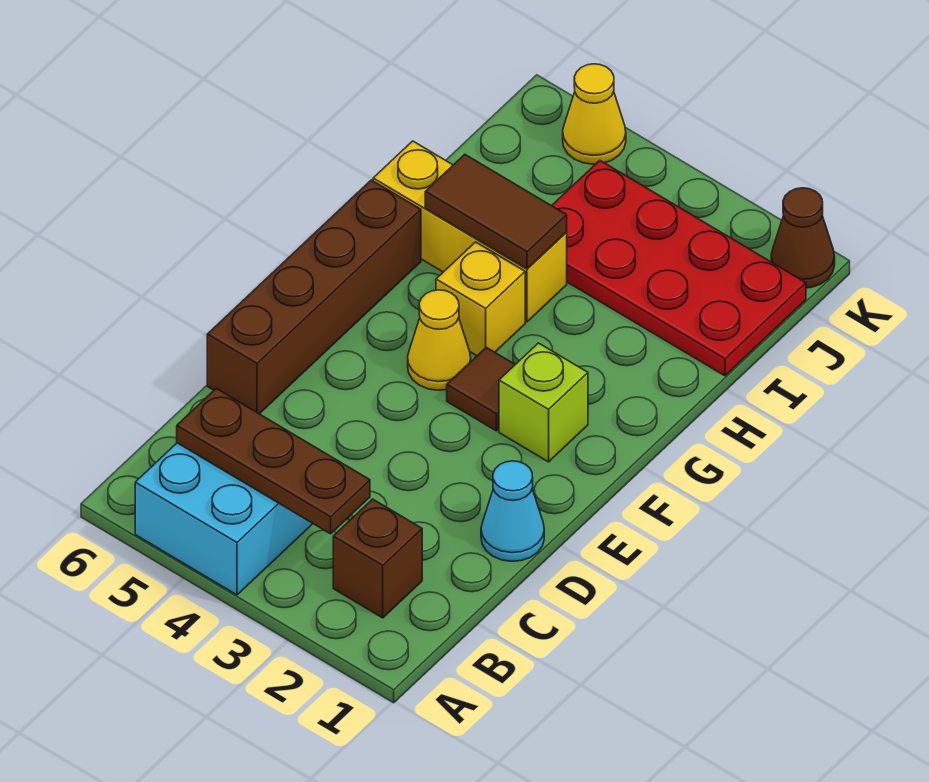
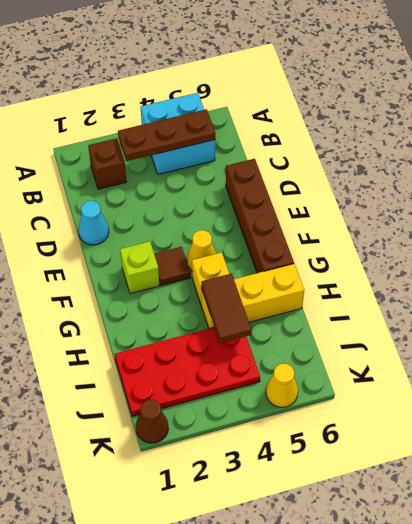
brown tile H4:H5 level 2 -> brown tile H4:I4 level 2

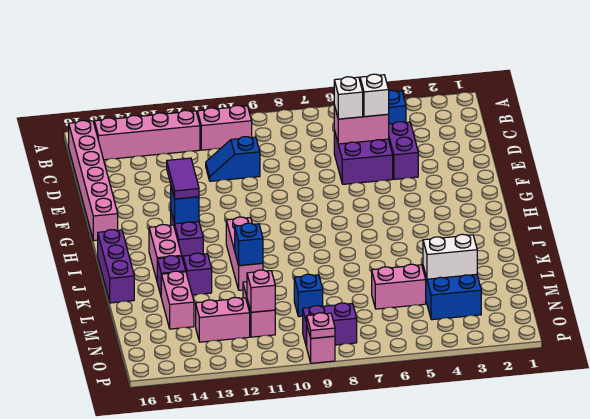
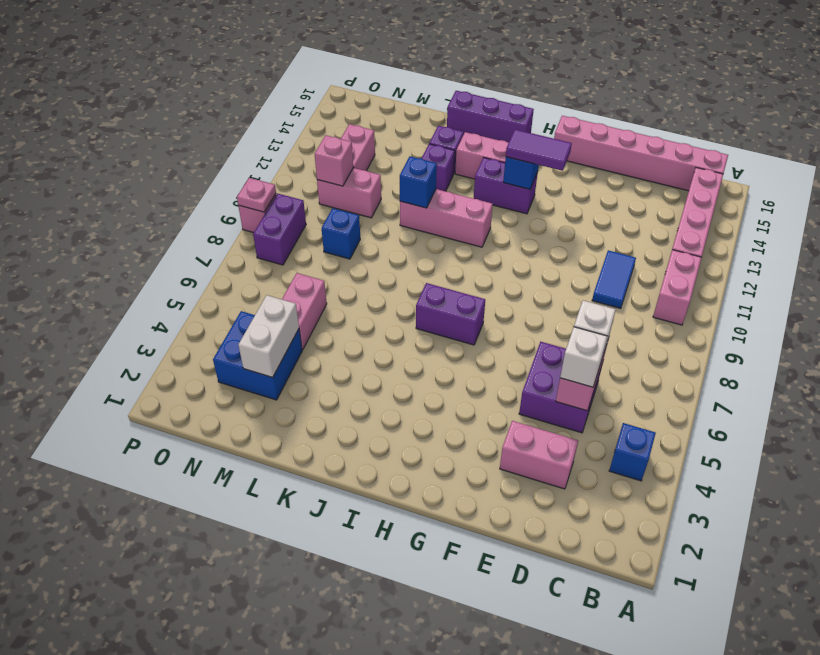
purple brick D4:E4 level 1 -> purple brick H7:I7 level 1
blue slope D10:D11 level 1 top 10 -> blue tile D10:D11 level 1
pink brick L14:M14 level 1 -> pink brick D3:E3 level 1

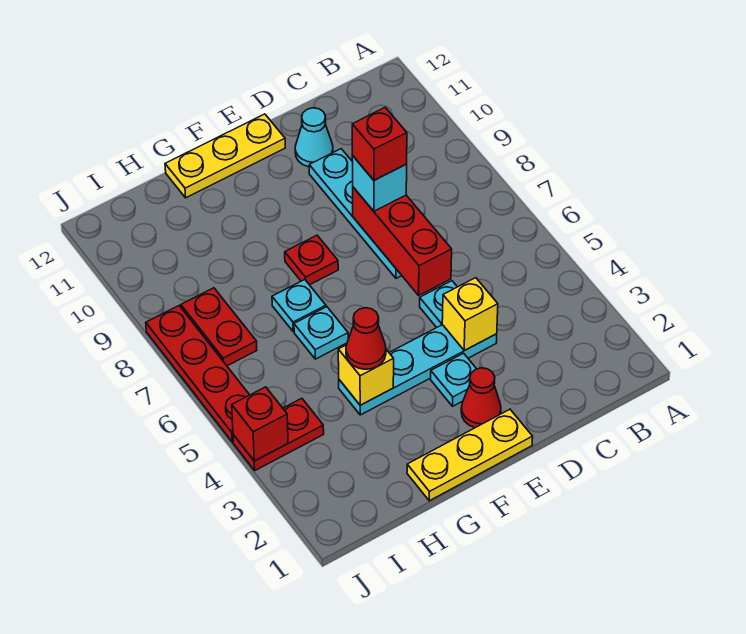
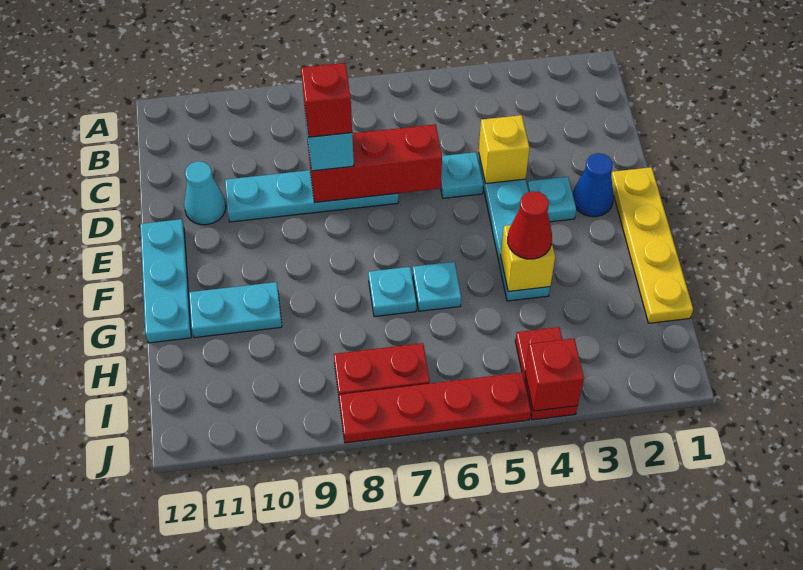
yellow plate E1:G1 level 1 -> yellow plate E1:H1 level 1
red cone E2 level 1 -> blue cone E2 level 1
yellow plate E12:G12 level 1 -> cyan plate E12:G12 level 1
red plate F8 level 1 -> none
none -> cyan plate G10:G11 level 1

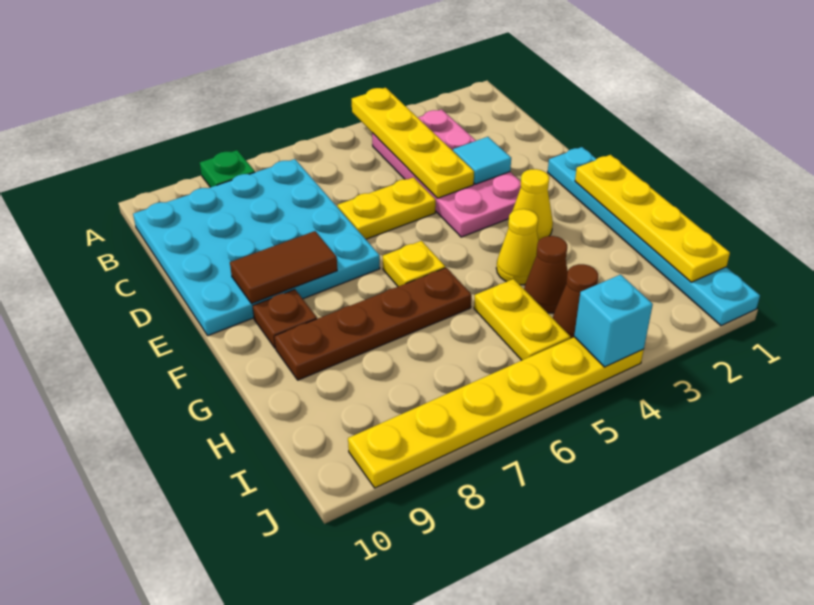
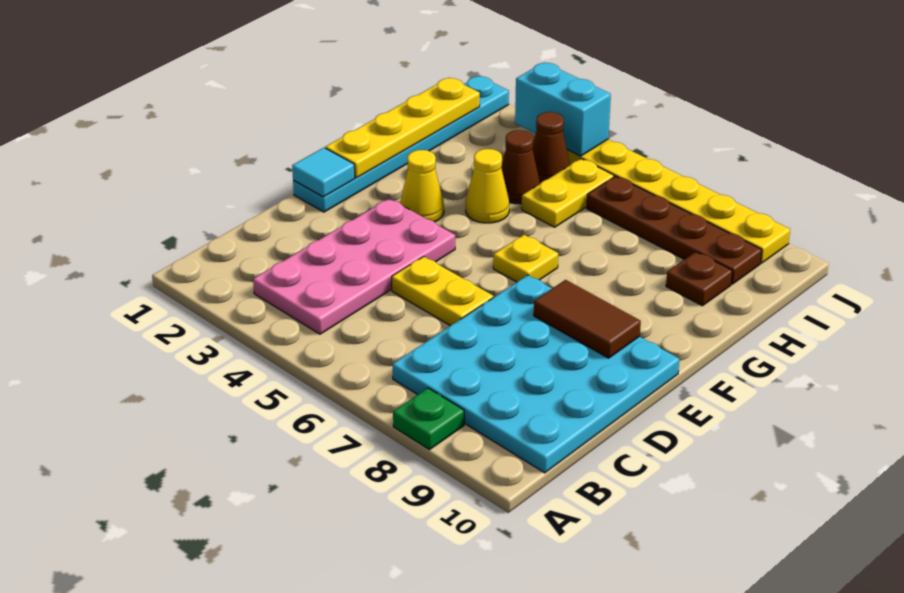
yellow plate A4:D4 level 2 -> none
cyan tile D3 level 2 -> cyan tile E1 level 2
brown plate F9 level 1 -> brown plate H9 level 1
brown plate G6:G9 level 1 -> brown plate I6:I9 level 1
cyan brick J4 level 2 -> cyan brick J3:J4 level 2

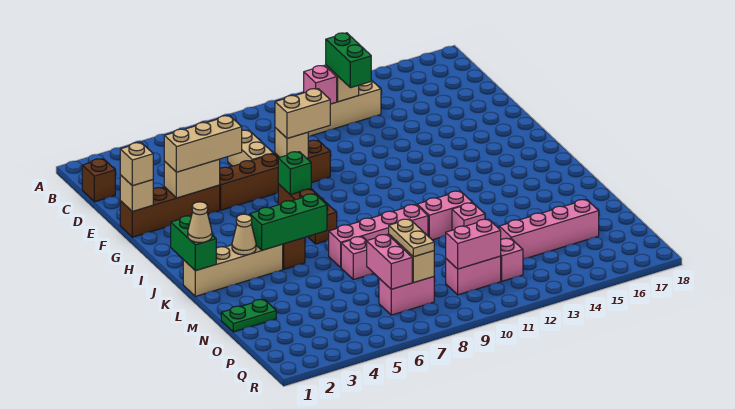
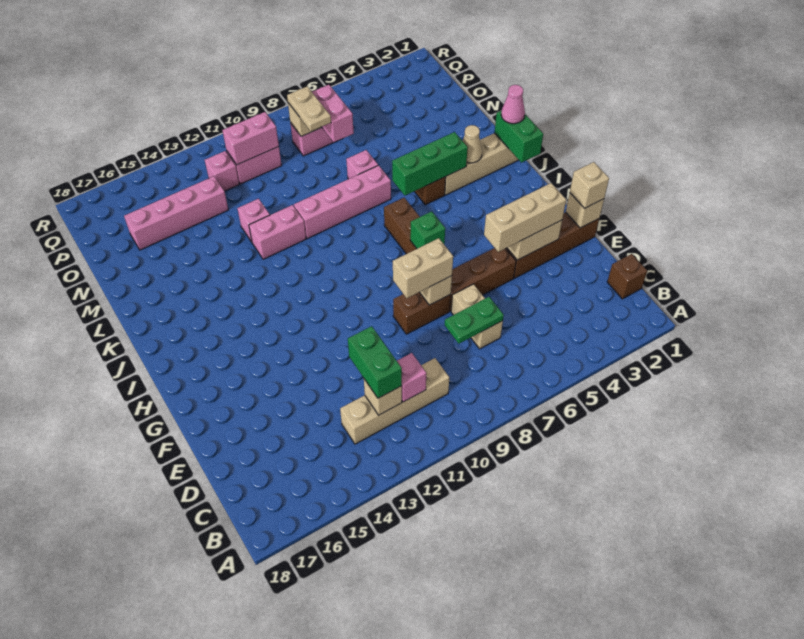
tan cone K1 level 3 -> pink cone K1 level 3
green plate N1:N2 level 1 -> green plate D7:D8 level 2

What the task requires:
From the entries above, pull out each line that includes "none".

Expected answer:
red plate F8 level 1 -> none
none -> cyan plate G10:G11 level 1
yellow plate A4:D4 level 2 -> none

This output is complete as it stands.